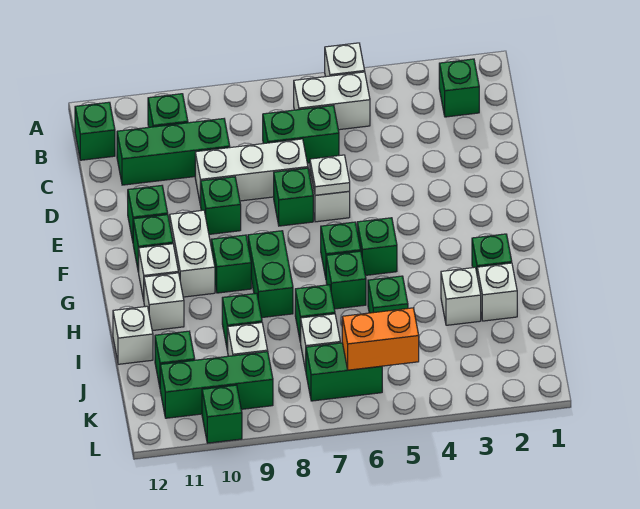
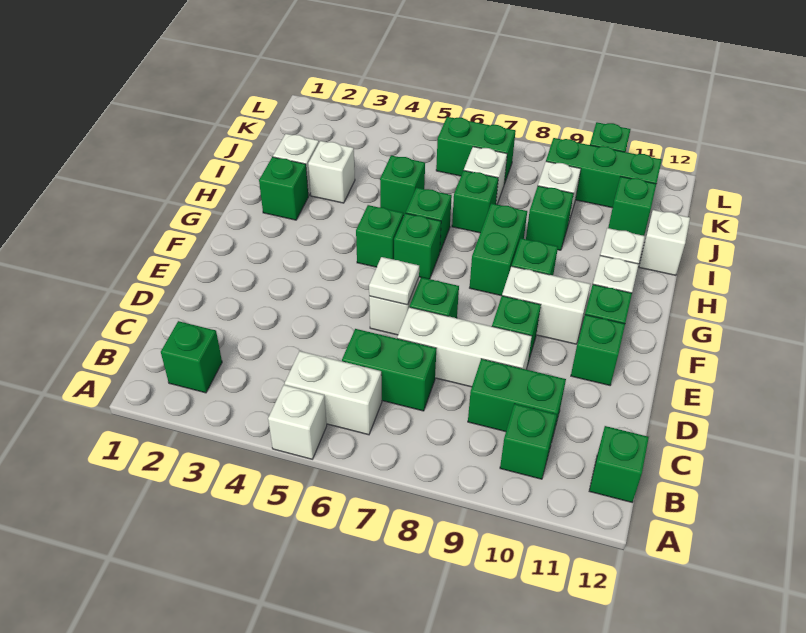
green brick C9:C11 level 1 -> green brick C9:C10 level 1
white brick F10:G10 level 1 -> white brick F9:F10 level 1
orange brick K5:K6 level 2 -> none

▬▬▬

**Exercise details**
Take every line of the material and copy it exactly, leaving out the pictures.

**Result**
green brick C9:C11 level 1 -> green brick C9:C10 level 1
white brick F10:G10 level 1 -> white brick F9:F10 level 1
orange brick K5:K6 level 2 -> none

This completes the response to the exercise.